+++ Recorded data +++
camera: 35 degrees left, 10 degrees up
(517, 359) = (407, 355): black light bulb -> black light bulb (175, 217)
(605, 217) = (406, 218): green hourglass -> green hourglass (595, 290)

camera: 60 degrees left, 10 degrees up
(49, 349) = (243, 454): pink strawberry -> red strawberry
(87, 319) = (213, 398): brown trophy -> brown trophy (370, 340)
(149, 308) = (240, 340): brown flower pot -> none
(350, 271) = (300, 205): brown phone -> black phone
+++
+++ Recorded data +++
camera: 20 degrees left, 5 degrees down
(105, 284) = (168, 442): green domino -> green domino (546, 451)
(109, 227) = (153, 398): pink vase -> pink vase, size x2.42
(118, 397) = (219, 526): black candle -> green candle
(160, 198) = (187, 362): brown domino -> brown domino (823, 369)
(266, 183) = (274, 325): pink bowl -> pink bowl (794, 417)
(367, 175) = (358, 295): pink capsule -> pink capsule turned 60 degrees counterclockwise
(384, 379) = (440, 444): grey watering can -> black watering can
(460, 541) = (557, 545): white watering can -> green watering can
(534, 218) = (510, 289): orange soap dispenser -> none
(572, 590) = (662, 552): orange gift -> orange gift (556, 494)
+++
- Task directions: Keep both end lines and retype everything in the records above from the line containing "(460, 541) = (557, 545): white" through the line containing "(572, 590) = (662, 552): orange", exactly, with nothing else.

- Solved exercise:
(460, 541) = (557, 545): white watering can -> green watering can
(534, 218) = (510, 289): orange soap dispenser -> none
(572, 590) = (662, 552): orange gift -> orange gift (556, 494)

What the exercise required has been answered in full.